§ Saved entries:
+ + + + + + +

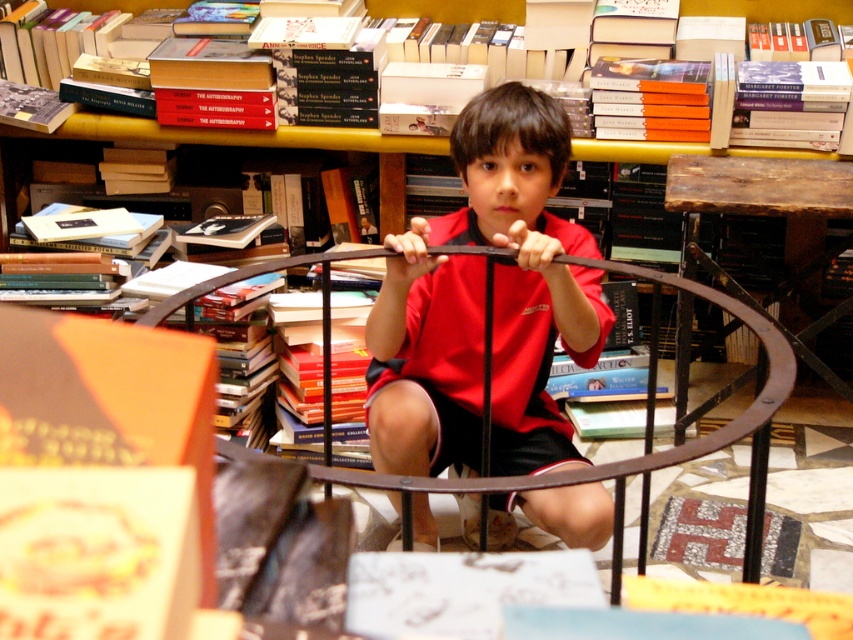
You are a delivery person who needs to place a package on the rustic wood table at center. The package is 1.5 meters long. Can you slide the hardcover book at upper center out of the way to make space?

The hardcover book at upper center and rustic wood table at center are 1.34 meters apart from each other. Since the package is 1.5 meters long, which is longer than the distance between them, sliding the hardcover book at upper center might not provide enough space for the package to fit on the rustic wood table at center.

Consider the image. You are a photographer trying to capture a wide shot of the scene. You need to ensure that the red matte shirt at center and the metallic bookshelf at upper center are both fully visible in the frame. Given their sizes, which object might require you to adjust your camera angle to avoid cropping?

The metallic bookshelf at upper center is wider than the red matte shirt at center, so you might need to adjust your camera angle to ensure the metallic bookshelf at upper center fits entirely within the frame without being cropped.

You are a delivery person who needs to place a package that is 1.5 meters long between the metallic bookshelf at upper center and the rustic wood table at center. Can you fit the package between them without bending it?

The distance between the metallic bookshelf at upper center and the rustic wood table at center is 1.35 meters. Since the package is 1.5 meters long, it cannot fit between them without bending because the space is shorter than the package.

+ + + + + + +

§ What to work on: Arrange the whole listing above as a JSON list of strings, one string per line, skipping blank lines and leaving the pictures out.

§ Answer box:
[
  "You are a delivery person who needs to place a package on the rustic wood table at center. The package is 1.5 meters long. Can you slide the hardcover book at upper center out of the way to make space?",
  "The hardcover book at upper center and rustic wood table at center are 1.34 meters apart from each other. Since the package is 1.5 meters long, which is longer than the distance between them, sliding the hardcover book at upper center might not provide enough space for the package to fit on the rustic wood table at center.",
  "Consider the image. You are a photographer trying to capture a wide shot of the scene. You need to ensure that the red matte shirt at center and the metallic bookshelf at upper center are both fully visible in the frame. Given their sizes, which object might require you to adjust your camera angle to avoid cropping?",
  "The metallic bookshelf at upper center is wider than the red matte shirt at center, so you might need to adjust your camera angle to ensure the metallic bookshelf at upper center fits entirely within the frame without being cropped.",
  "You are a delivery person who needs to place a package that is 1.5 meters long between the metallic bookshelf at upper center and the rustic wood table at center. Can you fit the package between them without bending it?",
  "The distance between the metallic bookshelf at upper center and the rustic wood table at center is 1.35 meters. Since the package is 1.5 meters long, it cannot fit between them without bending because the space is shorter than the package."
]